▶ _Provided information_:

Segment Open

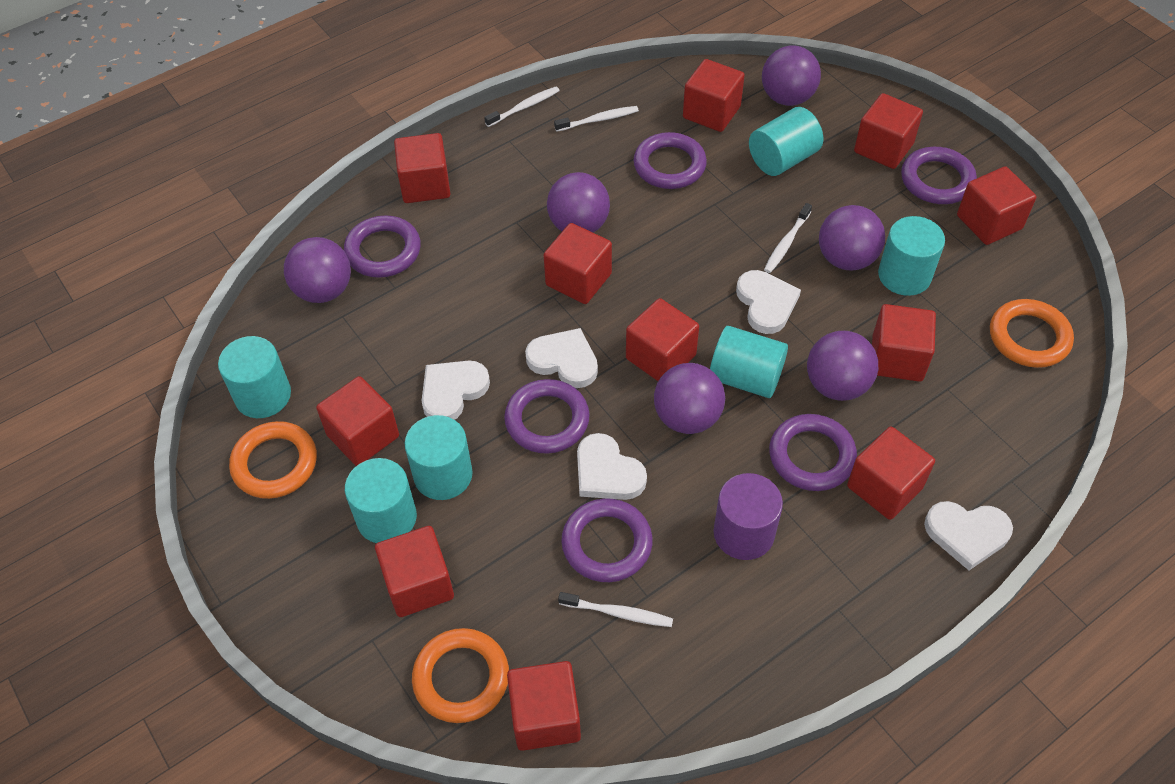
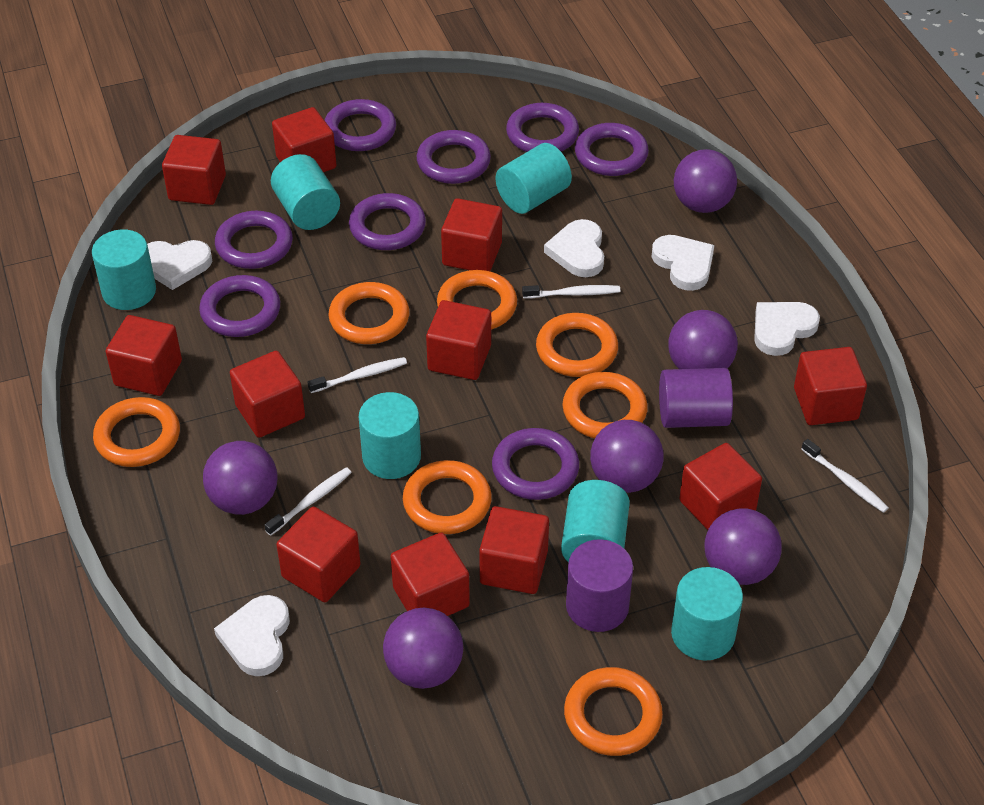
orange ring: 3 -> 7
purple cylinder: 1 -> 2
purple ring: 6 -> 8

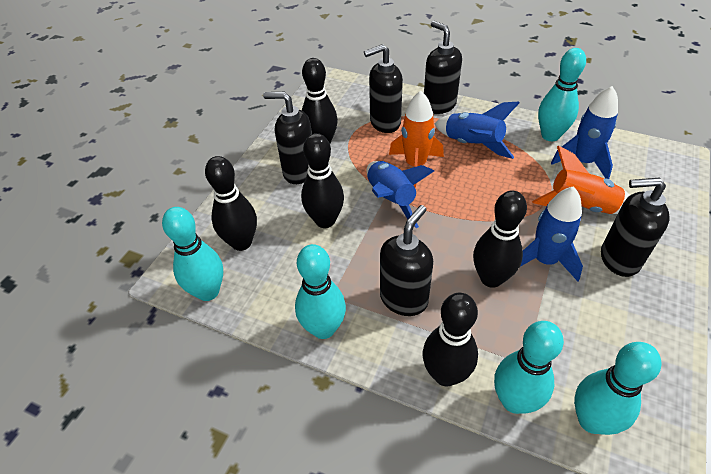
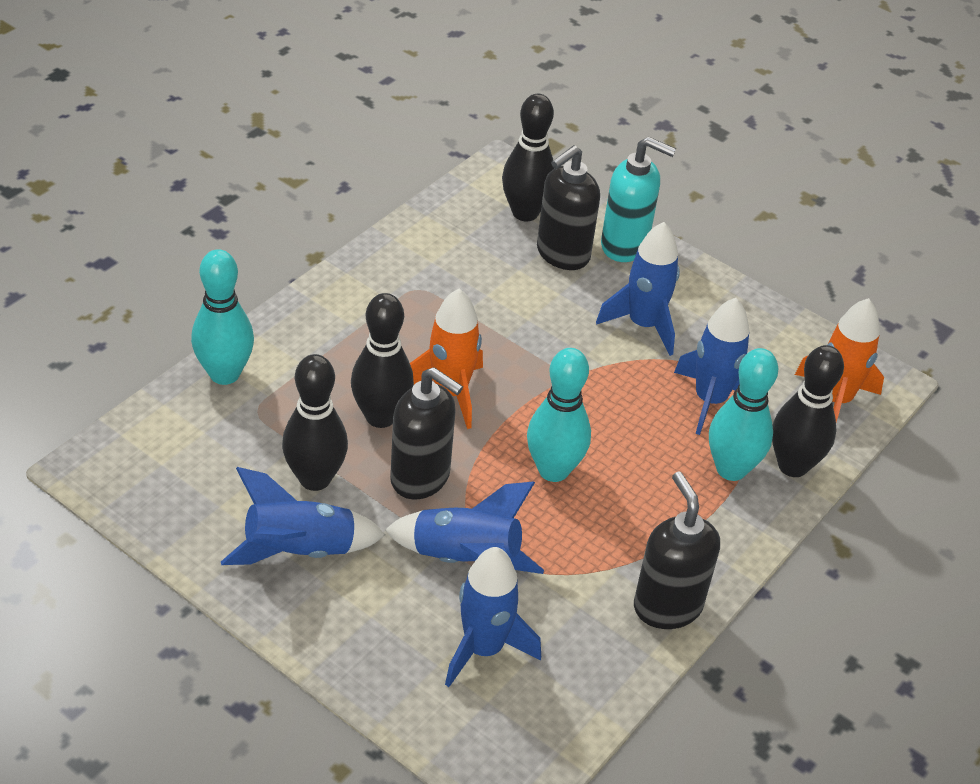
black bowling pin: 5 -> 4
black soap dispenser: 5 -> 3
blue rocket: 4 -> 5
turquoise bowling pin: 5 -> 3
turquoise soap dispenser: 0 -> 1

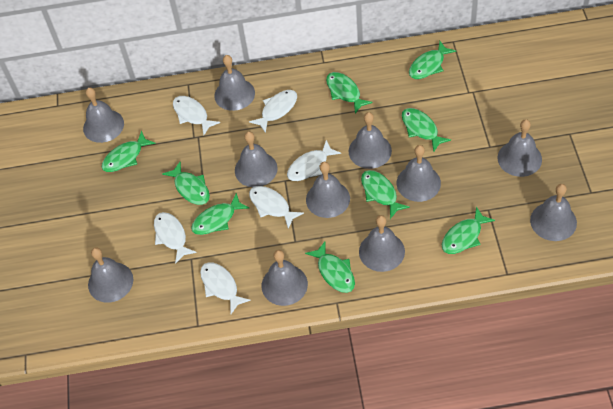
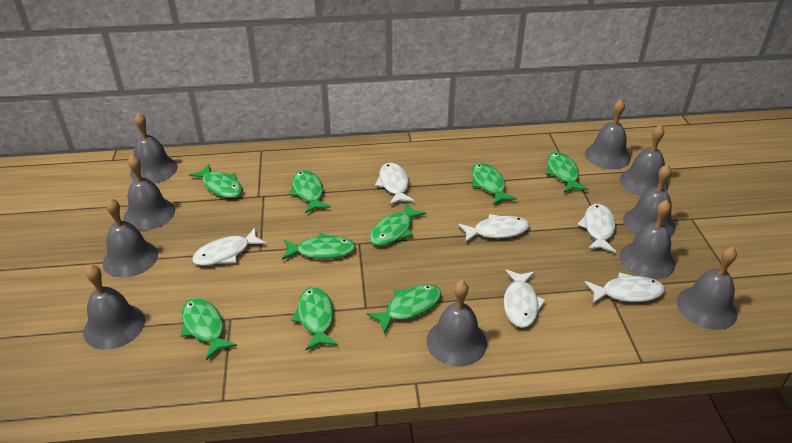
grey bell: 11 -> 10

Segment Closed

▶ _Work instructions_: Copy every line in the data above that has the string "bowling" in it.

▶ _Task solution_:
black bowling pin: 5 -> 4
turquoise bowling pin: 5 -> 3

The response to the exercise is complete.